_Exercise:_ Skipping all pictures, please restate word for word the lines from the one that contains "Taschenrechner [lila] 153" through the last line of the entries.

_The data:_
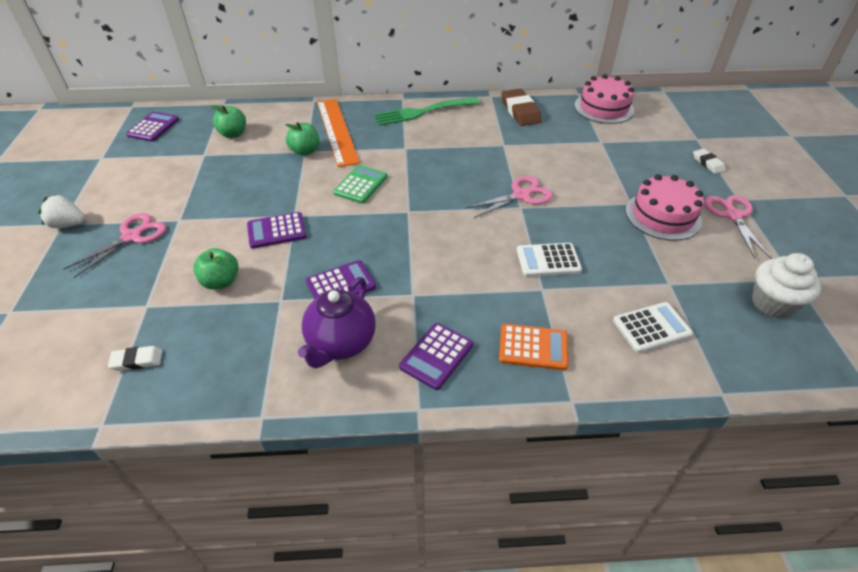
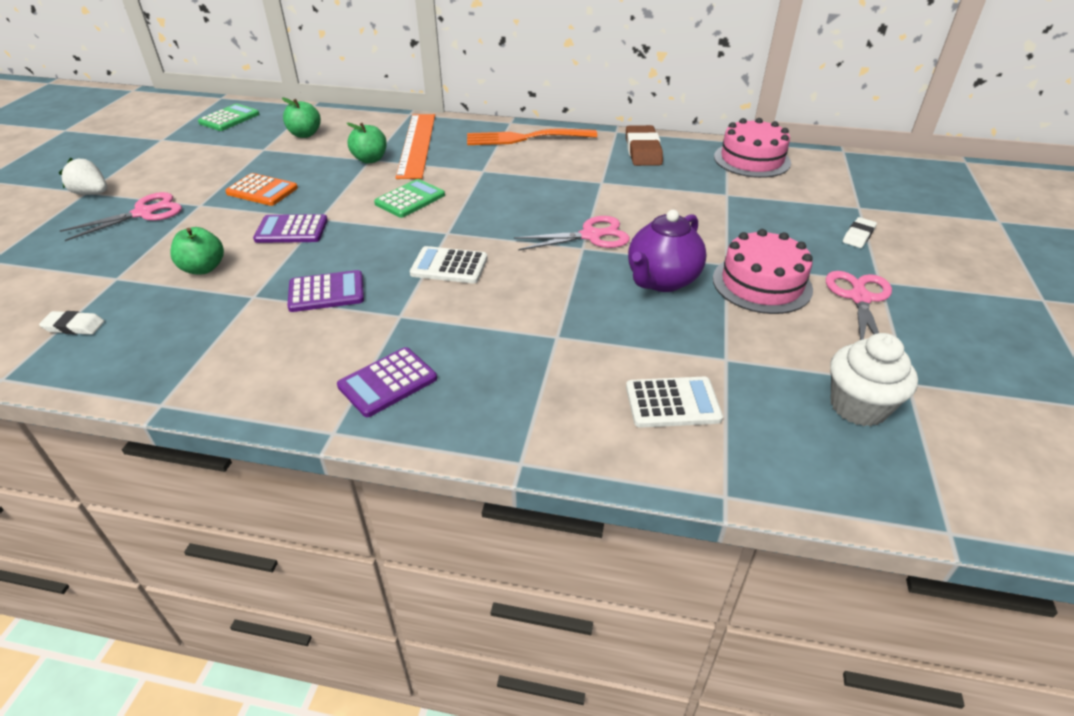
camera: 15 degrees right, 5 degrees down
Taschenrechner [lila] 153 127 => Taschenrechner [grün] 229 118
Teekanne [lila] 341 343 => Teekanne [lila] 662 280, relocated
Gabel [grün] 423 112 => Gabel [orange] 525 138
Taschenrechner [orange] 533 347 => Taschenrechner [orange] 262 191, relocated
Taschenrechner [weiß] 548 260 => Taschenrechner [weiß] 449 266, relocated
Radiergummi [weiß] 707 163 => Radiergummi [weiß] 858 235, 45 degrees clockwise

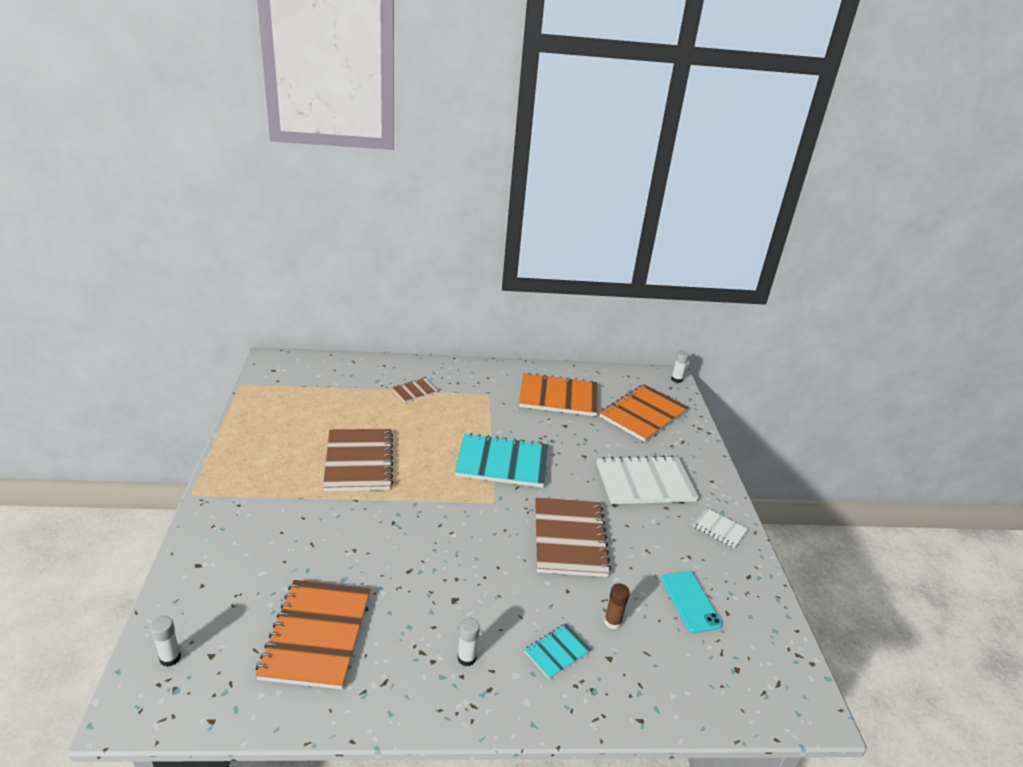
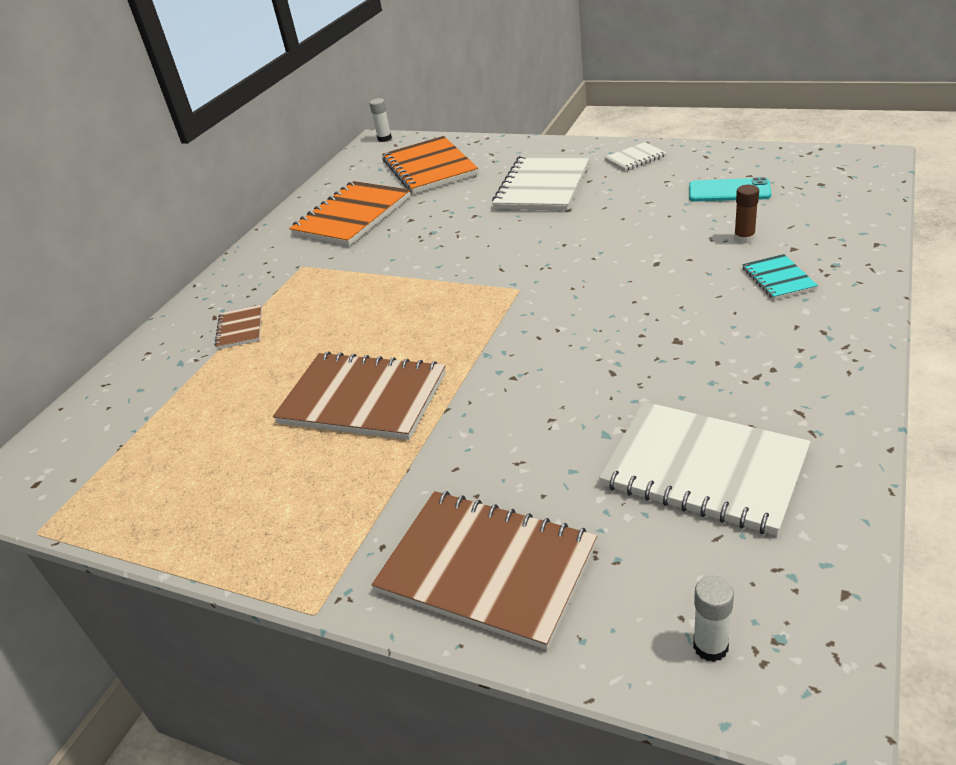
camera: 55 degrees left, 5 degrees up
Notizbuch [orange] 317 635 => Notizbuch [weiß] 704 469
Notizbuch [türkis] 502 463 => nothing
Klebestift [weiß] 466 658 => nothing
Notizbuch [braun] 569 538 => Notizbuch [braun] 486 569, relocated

_Result of this exercise:_
Taschenrechner [lila] 153 127 => Taschenrechner [grün] 229 118
Teekanne [lila] 341 343 => Teekanne [lila] 662 280, relocated
Gabel [grün] 423 112 => Gabel [orange] 525 138
Taschenrechner [orange] 533 347 => Taschenrechner [orange] 262 191, relocated
Taschenrechner [weiß] 548 260 => Taschenrechner [weiß] 449 266, relocated
Radiergummi [weiß] 707 163 => Radiergummi [weiß] 858 235, 45 degrees clockwise

camera: 55 degrees left, 5 degrees up
Notizbuch [orange] 317 635 => Notizbuch [weiß] 704 469
Notizbuch [türkis] 502 463 => nothing
Klebestift [weiß] 466 658 => nothing
Notizbuch [braun] 569 538 => Notizbuch [braun] 486 569, relocated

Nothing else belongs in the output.